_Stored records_
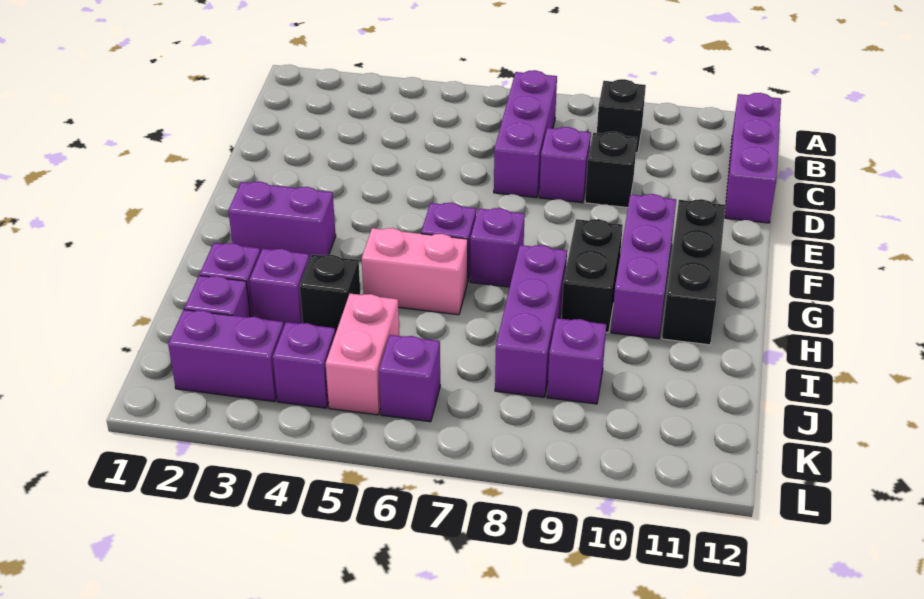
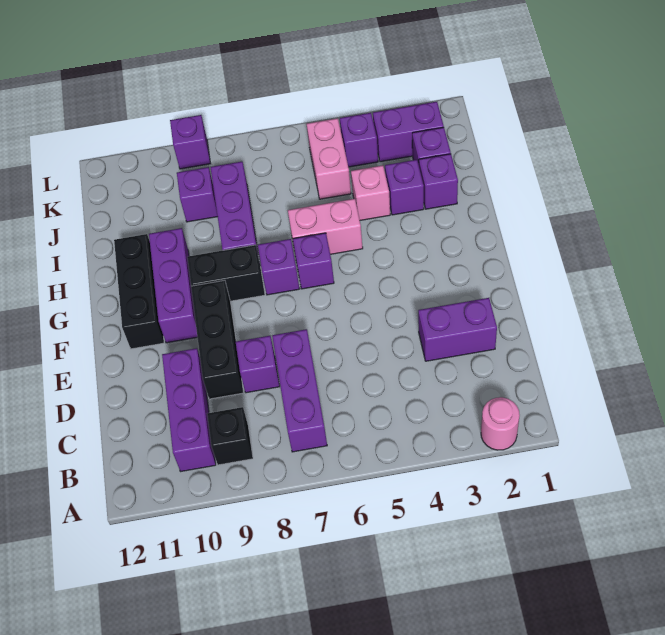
none -> pink round brick A2 level 1
purple brick B12:D12 level 1 -> purple brick B10:D10 level 1
black brick D9 level 1 -> black brick D9:F9 level 1
purple brick G2:G3 level 1 -> purple brick D2:D3 level 1
black brick G9:H9 level 1 -> black brick G8:G9 level 1
black brick I4 level 1 -> pink brick I4 level 1
purple brick K6 level 1 -> purple brick L9 level 1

_EXERCISE PROMPT_
Going through the data above, return each line with the word "purple".

_EXERCISE OUTPUT_
purple brick B12:D12 level 1 -> purple brick B10:D10 level 1
purple brick G2:G3 level 1 -> purple brick D2:D3 level 1
purple brick K6 level 1 -> purple brick L9 level 1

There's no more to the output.